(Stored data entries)
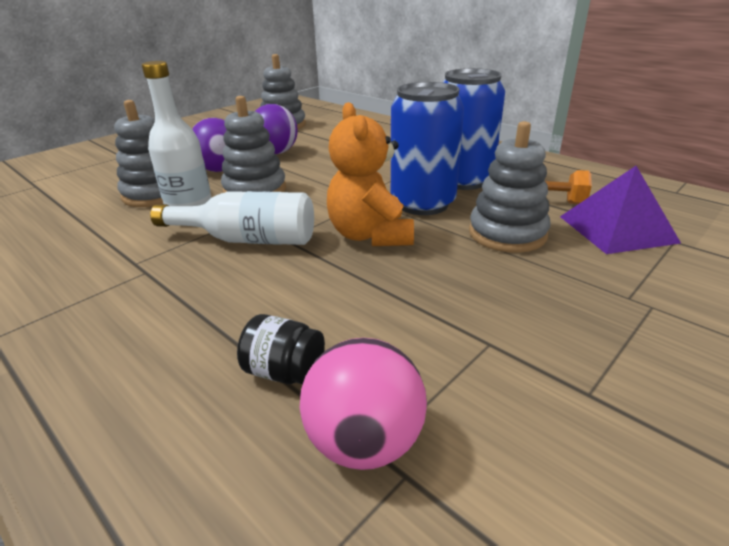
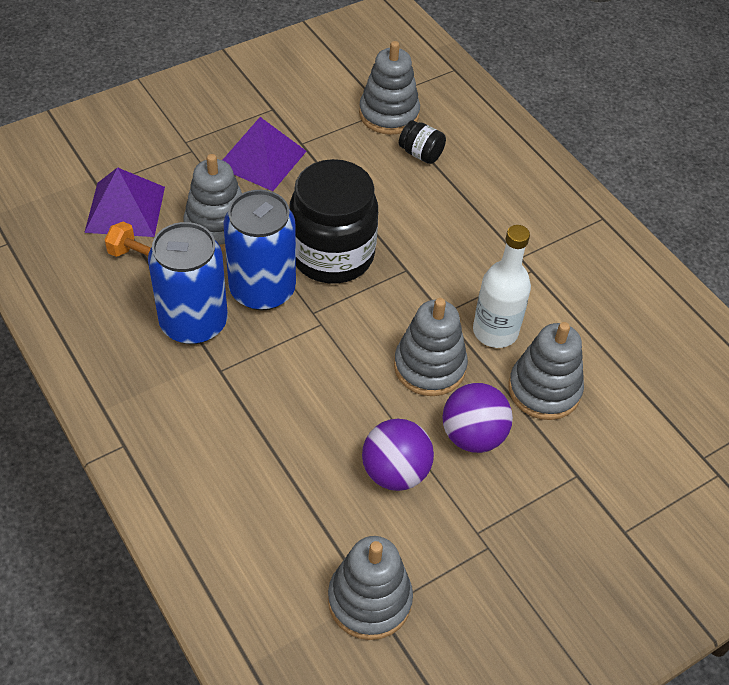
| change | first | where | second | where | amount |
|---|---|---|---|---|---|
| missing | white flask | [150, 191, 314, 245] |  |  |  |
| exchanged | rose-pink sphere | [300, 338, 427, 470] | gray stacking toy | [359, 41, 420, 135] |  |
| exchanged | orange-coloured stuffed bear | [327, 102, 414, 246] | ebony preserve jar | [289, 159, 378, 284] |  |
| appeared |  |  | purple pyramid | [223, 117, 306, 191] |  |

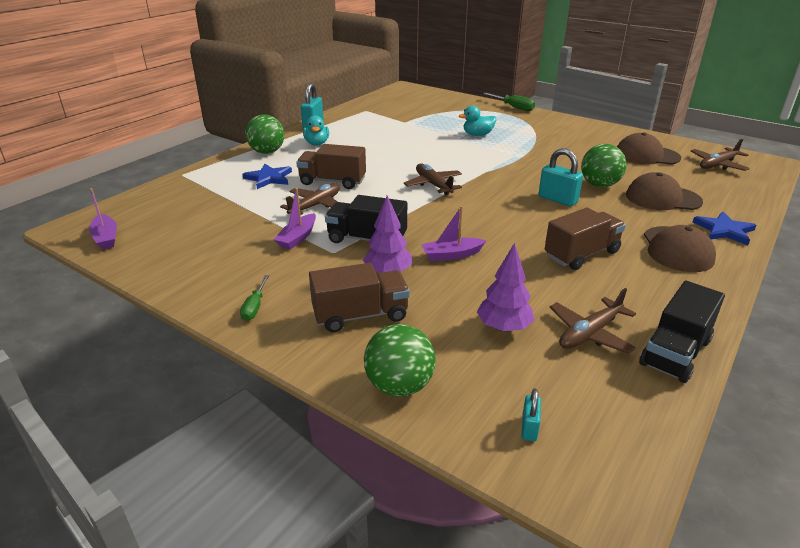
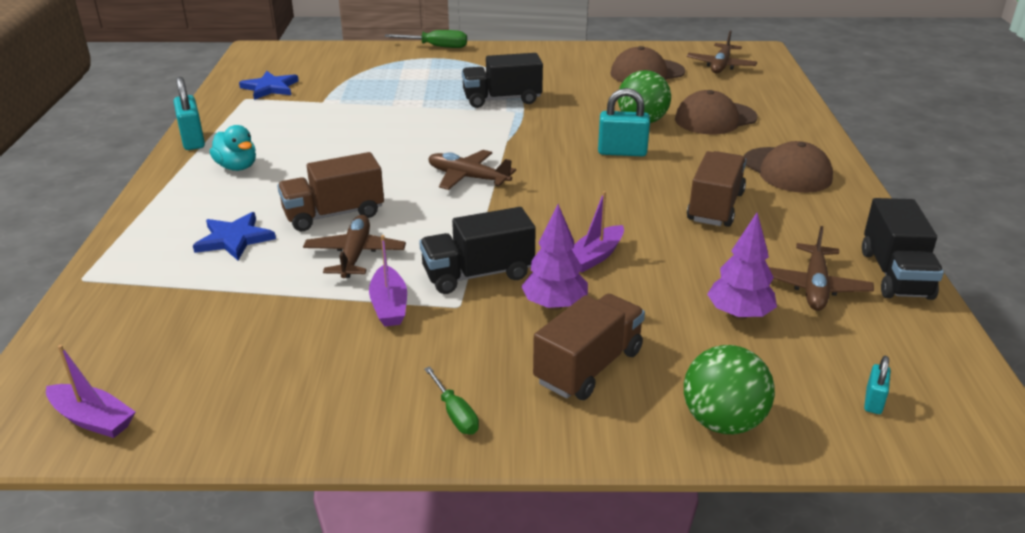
| change | first | where | second | where | amount |
|---|---|---|---|---|---|
| missing | green sphere | [245, 115, 284, 154] |  |  |  |
| missing | aqua toy duck | [459, 105, 496, 136] |  |  |  |
| spun | aqua padlock | [521, 388, 541, 441] |  | [864, 356, 891, 414] | 45 degrees clockwise |
| relocated | royal blue star | [693, 212, 756, 245] |  | [239, 71, 299, 100] |  |
| appeared |  |  | ebony lorry | [462, 53, 543, 108] |  |

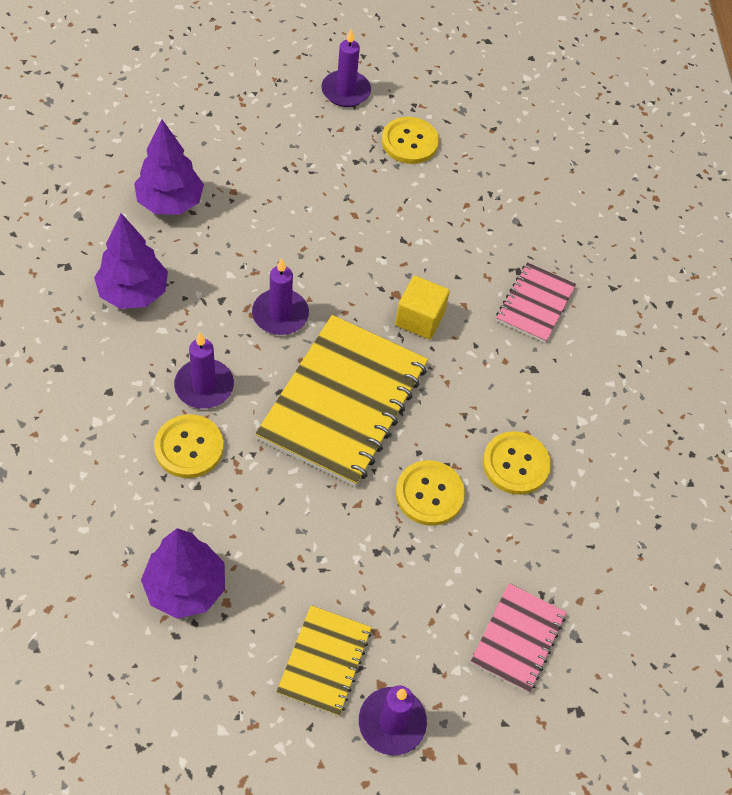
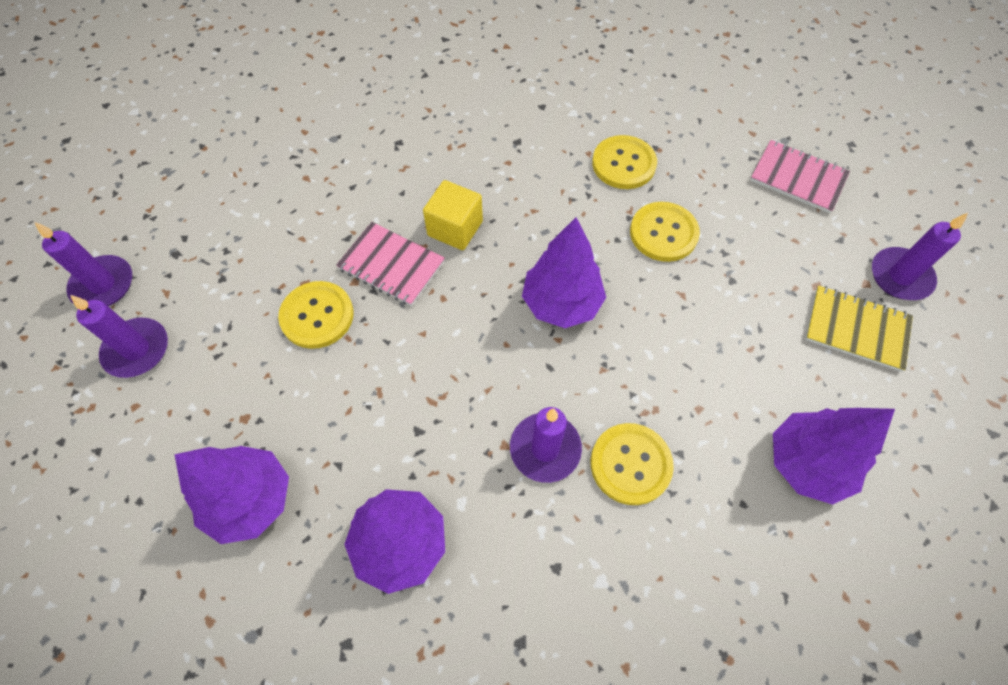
| change | first | where | second | where | amount |
|---|---|---|---|---|---|
| relocated | purple pillar candle | [252, 258, 309, 335] |  | [70, 295, 168, 378] |  |
| exchanged | golden exercise book | [255, 315, 428, 487] | purple fir tree | [522, 217, 606, 328] |  |
| relocated | golden sewing button | [382, 117, 439, 164] |  | [278, 281, 354, 349] |  |
| relocated | rose-pink exercise book | [496, 262, 576, 343] |  | [336, 222, 445, 306] |  |

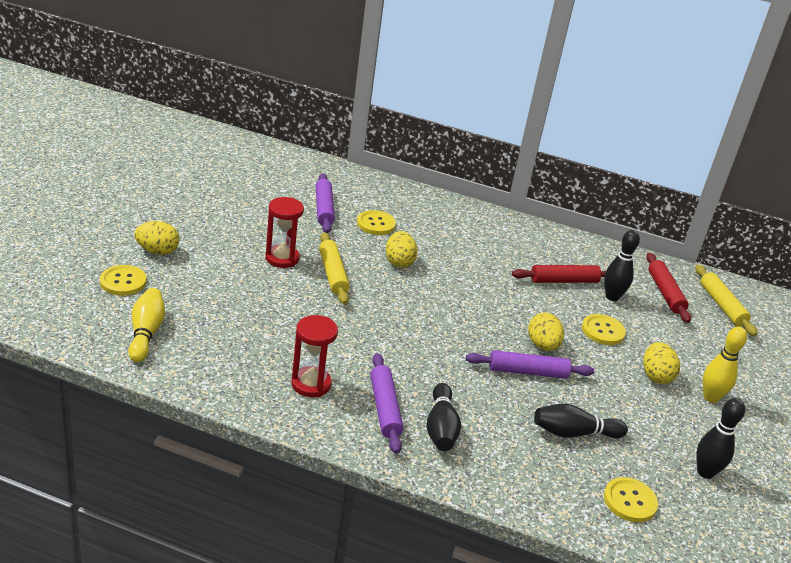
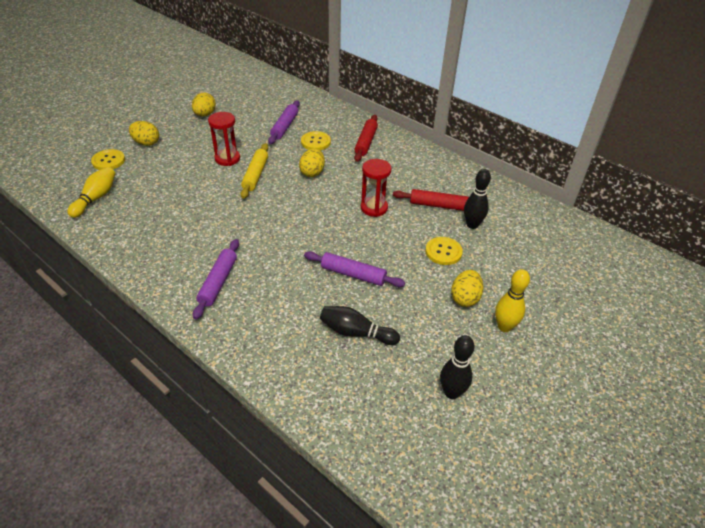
| change | first | where | second | where | amount |
|---|---|---|---|---|---|
| relocated | crimson sandglass | [291, 315, 338, 397] |  | [361, 159, 391, 217] |  |
| missing | ebony tenpin | [426, 383, 461, 451] |  |  |  |
| relocated | golden egg shape | [528, 313, 564, 351] |  | [192, 93, 216, 116] |  |
| missing | golden sewing button | [604, 477, 658, 522] |  |  |  |
| relocated | crimson pastry roller | [646, 253, 691, 323] |  | [354, 115, 378, 162] |  |
| missing | golden pastry roller | [695, 265, 758, 336] |  |  |  |

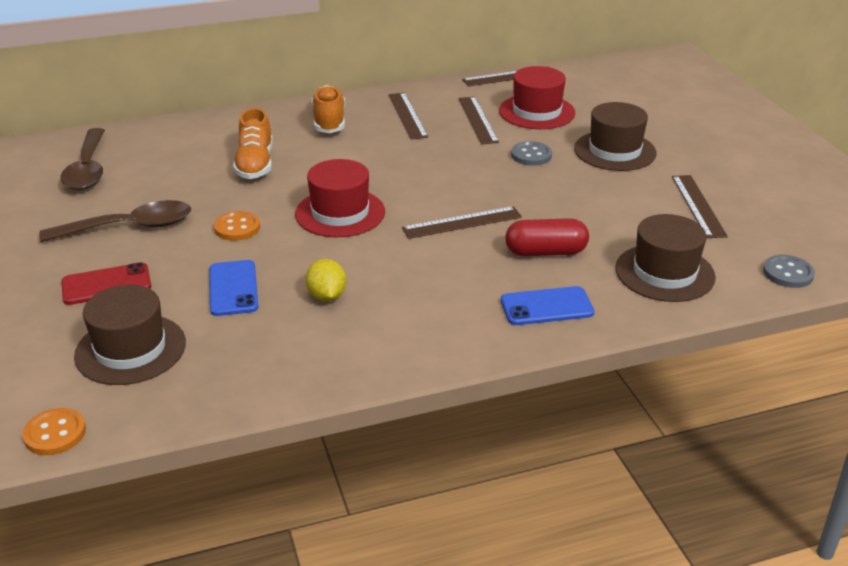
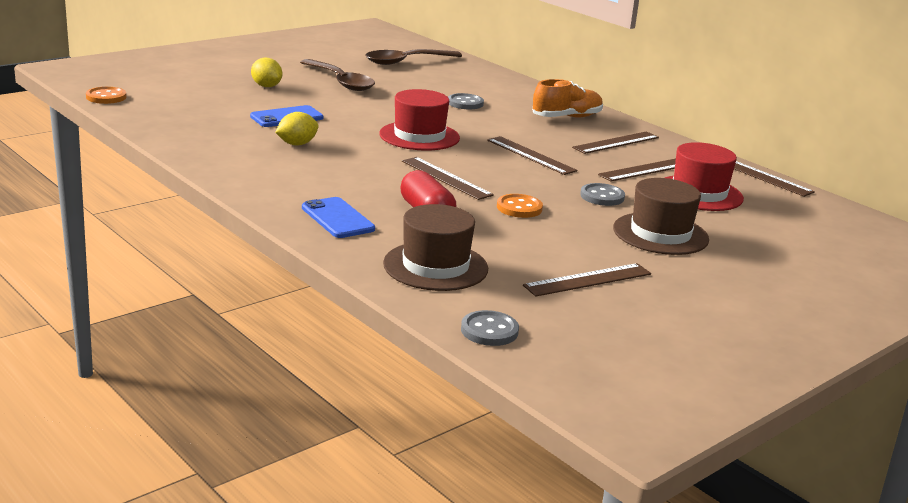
| change | first | where | second | where | amount |
|---|---|---|---|---|---|
| exchanged | crimson mobile phone | [61, 262, 151, 305] | golden citrus fruit | [251, 58, 282, 87] |  |
| missing | russet top hat | [74, 285, 186, 385] |  |  |  |
| relocated | orange-coloured sewing button | [214, 211, 260, 241] |  | [497, 194, 543, 218] |  |
| exchanged | orange-coloured sneaker | [233, 108, 273, 179] | gray sewing button | [448, 93, 484, 109] |  |
| appeared |  |  | russet measuring stick | [487, 136, 577, 175] |  |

- YOUR INSTRUCTIONS
From the records above, transcribe without alteration every line from the one with "golden egg shape" to the one with "crimson pastry roller", inclusive.

- EXERCISE SOLUTION
| relocated | golden egg shape | [528, 313, 564, 351] |  | [192, 93, 216, 116] |  |
| missing | golden sewing button | [604, 477, 658, 522] |  |  |  |
| relocated | crimson pastry roller | [646, 253, 691, 323] |  | [354, 115, 378, 162] |  |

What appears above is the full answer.